*Task details*
Copy the records below word for word, starting at their first line and ending at the line that contains "9 [29, 850]". Include both of those lines.

+++

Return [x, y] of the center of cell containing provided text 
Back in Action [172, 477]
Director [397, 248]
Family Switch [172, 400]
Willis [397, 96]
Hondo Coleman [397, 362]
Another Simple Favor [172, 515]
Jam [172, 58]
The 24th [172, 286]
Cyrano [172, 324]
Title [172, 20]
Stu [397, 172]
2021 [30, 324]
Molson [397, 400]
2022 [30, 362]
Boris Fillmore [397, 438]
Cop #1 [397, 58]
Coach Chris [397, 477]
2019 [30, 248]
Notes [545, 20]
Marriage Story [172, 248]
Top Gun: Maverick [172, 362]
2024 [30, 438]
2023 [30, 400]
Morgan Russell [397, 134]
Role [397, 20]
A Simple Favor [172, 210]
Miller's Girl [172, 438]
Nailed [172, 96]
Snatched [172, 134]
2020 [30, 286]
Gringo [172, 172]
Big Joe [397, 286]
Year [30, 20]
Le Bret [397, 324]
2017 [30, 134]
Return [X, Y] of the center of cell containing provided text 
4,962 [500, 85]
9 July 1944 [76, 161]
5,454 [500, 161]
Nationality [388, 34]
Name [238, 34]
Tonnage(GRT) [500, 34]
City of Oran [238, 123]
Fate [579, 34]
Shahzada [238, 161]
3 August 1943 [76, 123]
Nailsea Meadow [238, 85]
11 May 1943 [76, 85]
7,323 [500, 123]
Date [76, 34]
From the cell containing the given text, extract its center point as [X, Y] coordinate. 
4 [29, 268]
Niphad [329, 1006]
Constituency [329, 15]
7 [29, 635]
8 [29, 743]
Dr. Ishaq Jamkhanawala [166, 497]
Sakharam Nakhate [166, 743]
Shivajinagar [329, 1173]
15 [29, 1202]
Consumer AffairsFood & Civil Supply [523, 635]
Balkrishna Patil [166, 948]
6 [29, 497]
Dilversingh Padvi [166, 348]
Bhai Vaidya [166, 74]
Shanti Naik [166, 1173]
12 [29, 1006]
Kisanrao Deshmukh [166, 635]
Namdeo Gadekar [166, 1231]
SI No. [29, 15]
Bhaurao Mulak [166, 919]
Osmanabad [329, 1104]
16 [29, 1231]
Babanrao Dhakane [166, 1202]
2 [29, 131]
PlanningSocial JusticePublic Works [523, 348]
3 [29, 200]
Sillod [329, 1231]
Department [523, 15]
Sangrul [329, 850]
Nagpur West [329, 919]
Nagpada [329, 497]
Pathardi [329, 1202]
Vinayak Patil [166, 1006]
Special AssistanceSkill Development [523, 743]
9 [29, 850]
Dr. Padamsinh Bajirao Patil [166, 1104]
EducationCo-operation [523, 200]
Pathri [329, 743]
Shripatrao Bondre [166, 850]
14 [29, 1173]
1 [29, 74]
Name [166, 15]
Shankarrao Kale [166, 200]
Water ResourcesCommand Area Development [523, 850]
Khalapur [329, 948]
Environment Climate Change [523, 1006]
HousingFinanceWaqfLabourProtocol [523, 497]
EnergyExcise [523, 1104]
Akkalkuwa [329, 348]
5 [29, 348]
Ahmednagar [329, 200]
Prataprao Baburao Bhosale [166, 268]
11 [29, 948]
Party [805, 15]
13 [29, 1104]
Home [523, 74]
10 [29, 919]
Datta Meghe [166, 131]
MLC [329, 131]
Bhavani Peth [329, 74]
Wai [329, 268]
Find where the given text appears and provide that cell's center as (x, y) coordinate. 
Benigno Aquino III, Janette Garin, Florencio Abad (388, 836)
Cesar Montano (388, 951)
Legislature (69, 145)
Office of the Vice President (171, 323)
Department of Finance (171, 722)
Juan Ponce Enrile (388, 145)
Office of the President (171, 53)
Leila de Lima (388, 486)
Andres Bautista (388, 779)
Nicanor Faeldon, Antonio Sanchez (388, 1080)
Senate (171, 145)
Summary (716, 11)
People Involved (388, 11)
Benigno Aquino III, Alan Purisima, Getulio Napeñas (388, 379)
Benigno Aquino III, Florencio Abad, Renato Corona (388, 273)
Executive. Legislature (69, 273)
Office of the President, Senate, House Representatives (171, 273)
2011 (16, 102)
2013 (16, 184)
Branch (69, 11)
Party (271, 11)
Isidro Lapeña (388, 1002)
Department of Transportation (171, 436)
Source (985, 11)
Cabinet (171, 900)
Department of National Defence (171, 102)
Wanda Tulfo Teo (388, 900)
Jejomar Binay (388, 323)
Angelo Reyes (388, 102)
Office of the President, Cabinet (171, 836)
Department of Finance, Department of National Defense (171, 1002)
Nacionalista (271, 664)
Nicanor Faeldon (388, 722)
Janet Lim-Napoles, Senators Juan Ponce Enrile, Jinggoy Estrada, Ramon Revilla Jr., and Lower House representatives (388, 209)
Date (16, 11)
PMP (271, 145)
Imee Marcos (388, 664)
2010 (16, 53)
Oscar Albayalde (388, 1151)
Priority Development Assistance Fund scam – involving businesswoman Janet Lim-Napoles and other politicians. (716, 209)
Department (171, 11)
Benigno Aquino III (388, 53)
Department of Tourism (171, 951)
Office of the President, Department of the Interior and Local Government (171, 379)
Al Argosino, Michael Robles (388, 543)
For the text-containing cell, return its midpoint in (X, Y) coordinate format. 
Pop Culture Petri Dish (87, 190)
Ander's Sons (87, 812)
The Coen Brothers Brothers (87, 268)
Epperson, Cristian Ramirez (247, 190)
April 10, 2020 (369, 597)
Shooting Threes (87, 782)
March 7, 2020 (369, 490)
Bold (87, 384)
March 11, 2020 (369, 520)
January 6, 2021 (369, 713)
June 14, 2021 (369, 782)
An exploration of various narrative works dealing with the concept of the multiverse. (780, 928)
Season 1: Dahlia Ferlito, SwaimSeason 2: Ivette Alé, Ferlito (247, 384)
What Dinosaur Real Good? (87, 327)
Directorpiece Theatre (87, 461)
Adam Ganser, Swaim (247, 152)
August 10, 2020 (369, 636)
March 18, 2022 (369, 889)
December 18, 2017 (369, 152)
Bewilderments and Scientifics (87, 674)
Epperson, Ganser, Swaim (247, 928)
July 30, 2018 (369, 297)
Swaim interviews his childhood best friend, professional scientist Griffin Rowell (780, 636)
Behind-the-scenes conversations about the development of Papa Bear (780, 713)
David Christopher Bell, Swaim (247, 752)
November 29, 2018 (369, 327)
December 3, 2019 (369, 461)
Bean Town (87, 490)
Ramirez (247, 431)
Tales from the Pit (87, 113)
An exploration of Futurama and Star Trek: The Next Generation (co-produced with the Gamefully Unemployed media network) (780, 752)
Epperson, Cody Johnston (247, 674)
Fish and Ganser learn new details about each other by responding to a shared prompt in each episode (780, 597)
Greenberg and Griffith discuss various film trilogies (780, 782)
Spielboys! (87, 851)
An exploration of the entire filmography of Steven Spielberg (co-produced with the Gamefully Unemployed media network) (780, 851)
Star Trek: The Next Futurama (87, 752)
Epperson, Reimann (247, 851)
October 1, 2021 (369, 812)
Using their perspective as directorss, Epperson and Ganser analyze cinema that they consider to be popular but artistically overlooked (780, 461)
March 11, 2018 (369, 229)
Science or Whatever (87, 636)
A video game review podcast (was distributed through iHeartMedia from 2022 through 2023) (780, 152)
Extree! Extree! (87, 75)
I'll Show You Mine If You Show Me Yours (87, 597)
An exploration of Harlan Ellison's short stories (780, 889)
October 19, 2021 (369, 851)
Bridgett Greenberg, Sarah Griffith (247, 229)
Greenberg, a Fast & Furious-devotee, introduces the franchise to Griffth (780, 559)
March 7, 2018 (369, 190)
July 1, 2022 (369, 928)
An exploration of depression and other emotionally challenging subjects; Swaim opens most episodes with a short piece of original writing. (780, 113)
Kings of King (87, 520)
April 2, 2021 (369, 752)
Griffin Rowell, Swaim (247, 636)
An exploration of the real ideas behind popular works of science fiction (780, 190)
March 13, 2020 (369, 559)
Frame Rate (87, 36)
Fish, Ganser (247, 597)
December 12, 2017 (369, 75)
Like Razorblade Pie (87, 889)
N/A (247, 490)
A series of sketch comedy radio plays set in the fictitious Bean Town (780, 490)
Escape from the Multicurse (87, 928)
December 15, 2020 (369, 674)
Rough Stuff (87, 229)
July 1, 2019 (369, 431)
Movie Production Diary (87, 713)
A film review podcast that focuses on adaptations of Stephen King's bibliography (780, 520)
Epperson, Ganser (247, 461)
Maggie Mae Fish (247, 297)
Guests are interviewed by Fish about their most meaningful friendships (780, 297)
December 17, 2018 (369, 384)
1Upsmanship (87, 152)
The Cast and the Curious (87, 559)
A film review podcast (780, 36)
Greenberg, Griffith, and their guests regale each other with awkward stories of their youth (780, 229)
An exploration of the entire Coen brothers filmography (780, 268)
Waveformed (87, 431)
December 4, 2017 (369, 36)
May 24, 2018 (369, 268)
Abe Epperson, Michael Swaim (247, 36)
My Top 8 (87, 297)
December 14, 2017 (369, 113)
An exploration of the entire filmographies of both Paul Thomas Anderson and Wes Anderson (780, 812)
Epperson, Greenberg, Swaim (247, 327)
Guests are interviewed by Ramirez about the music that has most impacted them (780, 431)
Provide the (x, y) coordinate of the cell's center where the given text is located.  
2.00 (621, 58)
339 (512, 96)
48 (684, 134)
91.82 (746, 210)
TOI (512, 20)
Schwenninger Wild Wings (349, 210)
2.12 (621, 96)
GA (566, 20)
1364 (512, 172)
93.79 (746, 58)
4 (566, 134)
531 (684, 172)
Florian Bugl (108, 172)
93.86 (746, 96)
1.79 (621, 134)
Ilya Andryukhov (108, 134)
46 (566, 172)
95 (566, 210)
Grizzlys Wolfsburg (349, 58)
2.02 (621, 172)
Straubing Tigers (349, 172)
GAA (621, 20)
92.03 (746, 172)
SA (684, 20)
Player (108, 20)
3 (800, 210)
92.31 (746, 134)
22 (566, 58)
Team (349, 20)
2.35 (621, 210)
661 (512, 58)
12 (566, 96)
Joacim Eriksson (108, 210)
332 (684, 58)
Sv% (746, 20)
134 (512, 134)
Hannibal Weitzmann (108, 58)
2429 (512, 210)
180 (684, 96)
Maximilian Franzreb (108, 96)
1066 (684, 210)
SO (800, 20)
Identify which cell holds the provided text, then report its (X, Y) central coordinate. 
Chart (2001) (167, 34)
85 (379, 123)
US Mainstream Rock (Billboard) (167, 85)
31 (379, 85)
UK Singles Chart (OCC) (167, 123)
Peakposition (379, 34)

+++

*Worked solution*
Return [x, y] of the center of cell containing provided text 
Back in Action [172, 477]
Director [397, 248]
Family Switch [172, 400]
Willis [397, 96]
Hondo Coleman [397, 362]
Another Simple Favor [172, 515]
Jam [172, 58]
The 24th [172, 286]
Cyrano [172, 324]
Title [172, 20]
Stu [397, 172]
2021 [30, 324]
Molson [397, 400]
2022 [30, 362]
Boris Fillmore [397, 438]
Cop #1 [397, 58]
Coach Chris [397, 477]
2019 [30, 248]
Notes [545, 20]
Marriage Story [172, 248]
Top Gun: Maverick [172, 362]
2024 [30, 438]
2023 [30, 400]
Morgan Russell [397, 134]
Role [397, 20]
A Simple Favor [172, 210]
Miller's Girl [172, 438]
Nailed [172, 96]
Snatched [172, 134]
2020 [30, 286]
Gringo [172, 172]
Big Joe [397, 286]
Year [30, 20]
Le Bret [397, 324]
2017 [30, 134]
Return [X, Y] of the center of cell containing provided text 
4,962 [500, 85]
9 July 1944 [76, 161]
5,454 [500, 161]
Nationality [388, 34]
Name [238, 34]
Tonnage(GRT) [500, 34]
City of Oran [238, 123]
Fate [579, 34]
Shahzada [238, 161]
3 August 1943 [76, 123]
Nailsea Meadow [238, 85]
11 May 1943 [76, 85]
7,323 [500, 123]
Date [76, 34]
From the cell containing the given text, extract its center point as [X, Y] coordinate. 
4 [29, 268]
Niphad [329, 1006]
Constituency [329, 15]
7 [29, 635]
8 [29, 743]
Dr. Ishaq Jamkhanawala [166, 497]
Sakharam Nakhate [166, 743]
Shivajinagar [329, 1173]
15 [29, 1202]
Consumer AffairsFood & Civil Supply [523, 635]
Balkrishna Patil [166, 948]
6 [29, 497]
Dilversingh Padvi [166, 348]
Bhai Vaidya [166, 74]
Shanti Naik [166, 1173]
12 [29, 1006]
Kisanrao Deshmukh [166, 635]
Namdeo Gadekar [166, 1231]
SI No. [29, 15]
Bhaurao Mulak [166, 919]
Osmanabad [329, 1104]
16 [29, 1231]
Babanrao Dhakane [166, 1202]
2 [29, 131]
PlanningSocial JusticePublic Works [523, 348]
3 [29, 200]
Sillod [329, 1231]
Department [523, 15]
Sangrul [329, 850]
Nagpur West [329, 919]
Nagpada [329, 497]
Pathardi [329, 1202]
Vinayak Patil [166, 1006]
Special AssistanceSkill Development [523, 743]
9 [29, 850]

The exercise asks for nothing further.